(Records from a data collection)
·····

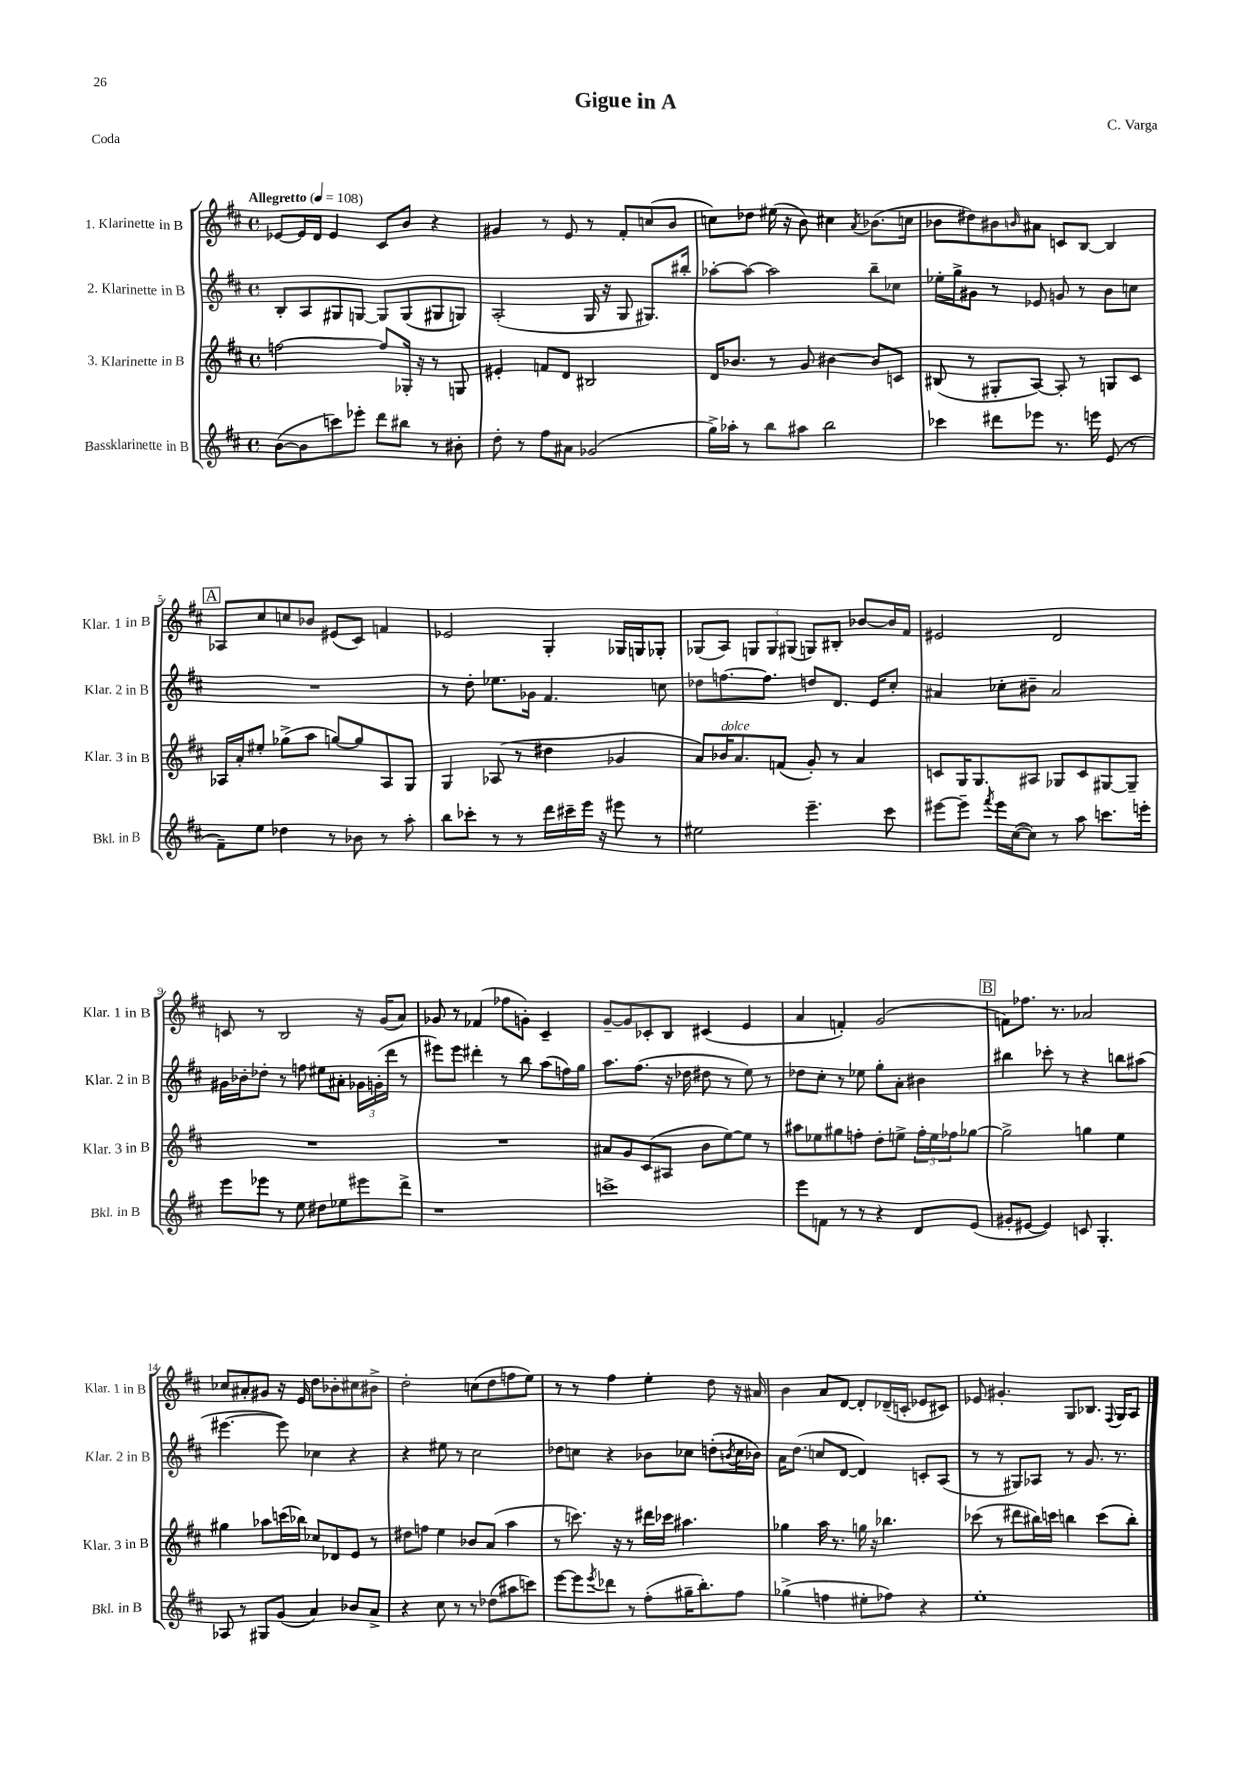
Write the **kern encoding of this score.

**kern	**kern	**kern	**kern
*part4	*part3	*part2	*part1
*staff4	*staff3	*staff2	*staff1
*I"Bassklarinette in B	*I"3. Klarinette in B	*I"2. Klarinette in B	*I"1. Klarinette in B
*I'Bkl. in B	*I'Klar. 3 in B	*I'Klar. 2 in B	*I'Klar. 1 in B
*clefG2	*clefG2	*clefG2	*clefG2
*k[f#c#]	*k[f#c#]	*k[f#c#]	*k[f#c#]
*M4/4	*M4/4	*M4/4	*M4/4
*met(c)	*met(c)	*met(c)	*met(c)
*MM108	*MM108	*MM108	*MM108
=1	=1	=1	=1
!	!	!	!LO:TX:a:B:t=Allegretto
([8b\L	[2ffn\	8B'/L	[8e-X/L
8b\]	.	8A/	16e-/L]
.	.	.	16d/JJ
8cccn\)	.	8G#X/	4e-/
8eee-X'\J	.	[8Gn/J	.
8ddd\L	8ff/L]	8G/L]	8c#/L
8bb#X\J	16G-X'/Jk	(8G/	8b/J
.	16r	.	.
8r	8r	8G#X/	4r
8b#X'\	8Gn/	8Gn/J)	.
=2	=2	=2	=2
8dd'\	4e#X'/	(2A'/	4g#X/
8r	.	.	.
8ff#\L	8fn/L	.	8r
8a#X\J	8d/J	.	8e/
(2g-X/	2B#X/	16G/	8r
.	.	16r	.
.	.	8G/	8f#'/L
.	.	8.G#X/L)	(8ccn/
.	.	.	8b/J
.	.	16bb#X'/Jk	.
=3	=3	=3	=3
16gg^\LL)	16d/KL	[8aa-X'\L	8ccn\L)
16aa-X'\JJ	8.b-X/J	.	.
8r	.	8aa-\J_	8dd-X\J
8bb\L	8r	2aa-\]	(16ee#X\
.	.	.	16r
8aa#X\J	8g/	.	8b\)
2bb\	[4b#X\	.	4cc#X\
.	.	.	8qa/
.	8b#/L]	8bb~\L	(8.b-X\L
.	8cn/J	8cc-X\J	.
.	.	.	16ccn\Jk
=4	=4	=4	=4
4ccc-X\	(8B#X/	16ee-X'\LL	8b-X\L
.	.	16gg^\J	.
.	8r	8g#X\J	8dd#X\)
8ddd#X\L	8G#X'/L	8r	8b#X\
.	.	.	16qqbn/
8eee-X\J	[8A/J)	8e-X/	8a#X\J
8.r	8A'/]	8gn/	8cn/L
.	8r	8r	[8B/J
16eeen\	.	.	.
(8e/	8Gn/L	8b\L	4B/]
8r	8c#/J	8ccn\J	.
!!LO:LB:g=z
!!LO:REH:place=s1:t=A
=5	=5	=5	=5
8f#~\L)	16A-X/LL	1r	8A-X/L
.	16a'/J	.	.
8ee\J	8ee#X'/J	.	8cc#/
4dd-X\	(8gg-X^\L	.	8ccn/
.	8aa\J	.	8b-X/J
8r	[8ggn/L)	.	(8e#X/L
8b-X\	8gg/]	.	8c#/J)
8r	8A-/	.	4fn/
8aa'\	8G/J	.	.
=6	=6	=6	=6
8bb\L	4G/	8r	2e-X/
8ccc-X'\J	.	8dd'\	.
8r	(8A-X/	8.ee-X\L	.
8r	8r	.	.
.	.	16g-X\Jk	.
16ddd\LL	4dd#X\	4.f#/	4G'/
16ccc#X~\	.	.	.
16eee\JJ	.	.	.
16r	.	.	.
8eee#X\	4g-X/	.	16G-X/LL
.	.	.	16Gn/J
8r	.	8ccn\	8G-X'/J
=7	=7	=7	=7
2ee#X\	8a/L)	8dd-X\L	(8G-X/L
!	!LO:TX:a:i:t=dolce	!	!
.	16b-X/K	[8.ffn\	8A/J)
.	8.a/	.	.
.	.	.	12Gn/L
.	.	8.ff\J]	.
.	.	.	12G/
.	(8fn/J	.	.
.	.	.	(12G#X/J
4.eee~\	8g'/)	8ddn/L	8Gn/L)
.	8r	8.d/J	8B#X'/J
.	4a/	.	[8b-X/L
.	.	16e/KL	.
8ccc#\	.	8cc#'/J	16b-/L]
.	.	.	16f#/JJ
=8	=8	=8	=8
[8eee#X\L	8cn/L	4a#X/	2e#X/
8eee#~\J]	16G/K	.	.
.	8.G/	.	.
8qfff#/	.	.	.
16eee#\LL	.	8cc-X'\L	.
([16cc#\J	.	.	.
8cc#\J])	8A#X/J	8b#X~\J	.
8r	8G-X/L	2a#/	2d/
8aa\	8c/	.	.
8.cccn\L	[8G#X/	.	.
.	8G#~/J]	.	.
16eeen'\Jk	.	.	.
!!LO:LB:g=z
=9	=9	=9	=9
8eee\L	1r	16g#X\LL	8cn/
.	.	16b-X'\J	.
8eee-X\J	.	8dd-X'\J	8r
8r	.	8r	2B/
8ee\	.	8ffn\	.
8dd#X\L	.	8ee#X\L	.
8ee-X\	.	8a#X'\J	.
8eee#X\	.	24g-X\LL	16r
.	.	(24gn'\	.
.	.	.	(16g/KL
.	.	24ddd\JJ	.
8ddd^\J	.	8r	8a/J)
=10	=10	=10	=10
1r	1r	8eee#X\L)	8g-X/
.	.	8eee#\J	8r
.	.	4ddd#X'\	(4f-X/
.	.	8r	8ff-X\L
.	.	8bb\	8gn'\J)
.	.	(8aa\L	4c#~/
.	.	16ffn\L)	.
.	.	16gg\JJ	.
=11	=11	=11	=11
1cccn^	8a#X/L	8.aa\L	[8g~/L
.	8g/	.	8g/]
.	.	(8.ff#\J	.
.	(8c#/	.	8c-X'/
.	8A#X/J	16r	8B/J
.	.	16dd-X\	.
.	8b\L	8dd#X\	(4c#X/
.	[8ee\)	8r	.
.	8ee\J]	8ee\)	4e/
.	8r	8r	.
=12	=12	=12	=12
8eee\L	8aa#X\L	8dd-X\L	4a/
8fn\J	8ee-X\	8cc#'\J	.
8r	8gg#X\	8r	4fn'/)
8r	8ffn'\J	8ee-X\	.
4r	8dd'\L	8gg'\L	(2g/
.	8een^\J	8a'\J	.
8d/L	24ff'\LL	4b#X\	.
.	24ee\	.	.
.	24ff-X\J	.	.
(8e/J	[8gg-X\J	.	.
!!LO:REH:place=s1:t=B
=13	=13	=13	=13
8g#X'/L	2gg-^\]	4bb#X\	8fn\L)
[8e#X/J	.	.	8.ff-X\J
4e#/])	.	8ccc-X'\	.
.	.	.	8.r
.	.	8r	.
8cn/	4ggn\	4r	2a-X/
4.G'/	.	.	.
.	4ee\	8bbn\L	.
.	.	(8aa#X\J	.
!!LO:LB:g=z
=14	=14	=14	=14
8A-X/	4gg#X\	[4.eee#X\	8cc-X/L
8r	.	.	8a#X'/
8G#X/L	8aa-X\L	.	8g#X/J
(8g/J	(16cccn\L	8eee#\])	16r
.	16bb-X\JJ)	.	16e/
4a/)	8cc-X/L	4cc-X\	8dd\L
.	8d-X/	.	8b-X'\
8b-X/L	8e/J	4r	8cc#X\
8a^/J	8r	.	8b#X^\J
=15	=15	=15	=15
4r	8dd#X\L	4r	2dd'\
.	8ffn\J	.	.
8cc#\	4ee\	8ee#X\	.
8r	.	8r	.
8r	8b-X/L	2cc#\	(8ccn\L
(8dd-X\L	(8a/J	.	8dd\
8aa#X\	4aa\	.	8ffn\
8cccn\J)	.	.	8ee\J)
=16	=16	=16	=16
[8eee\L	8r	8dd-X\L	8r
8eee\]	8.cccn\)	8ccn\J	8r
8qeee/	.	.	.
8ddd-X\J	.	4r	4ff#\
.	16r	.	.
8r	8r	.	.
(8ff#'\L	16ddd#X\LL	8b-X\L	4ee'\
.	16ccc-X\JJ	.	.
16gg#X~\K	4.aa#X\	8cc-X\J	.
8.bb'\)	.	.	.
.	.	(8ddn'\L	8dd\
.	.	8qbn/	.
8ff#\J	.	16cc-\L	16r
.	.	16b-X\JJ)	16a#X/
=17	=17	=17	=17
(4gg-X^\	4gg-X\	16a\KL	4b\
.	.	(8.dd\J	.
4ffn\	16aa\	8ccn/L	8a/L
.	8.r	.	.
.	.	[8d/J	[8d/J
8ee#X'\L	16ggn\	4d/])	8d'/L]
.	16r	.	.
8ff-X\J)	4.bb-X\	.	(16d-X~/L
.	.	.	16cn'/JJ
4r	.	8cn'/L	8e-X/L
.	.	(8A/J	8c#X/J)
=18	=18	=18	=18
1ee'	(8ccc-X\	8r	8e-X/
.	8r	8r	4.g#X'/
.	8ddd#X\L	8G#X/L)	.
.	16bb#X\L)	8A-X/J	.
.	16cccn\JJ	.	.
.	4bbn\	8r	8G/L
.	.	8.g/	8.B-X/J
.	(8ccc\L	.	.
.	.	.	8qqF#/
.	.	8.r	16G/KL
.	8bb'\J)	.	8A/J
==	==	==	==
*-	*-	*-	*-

·····

Pull out every line of the entries above that contains the string "kern", matching case exactly.

#### Solution to this exercise
Write the **kern encoding of this score.
**kern	**kern	**kern	**kern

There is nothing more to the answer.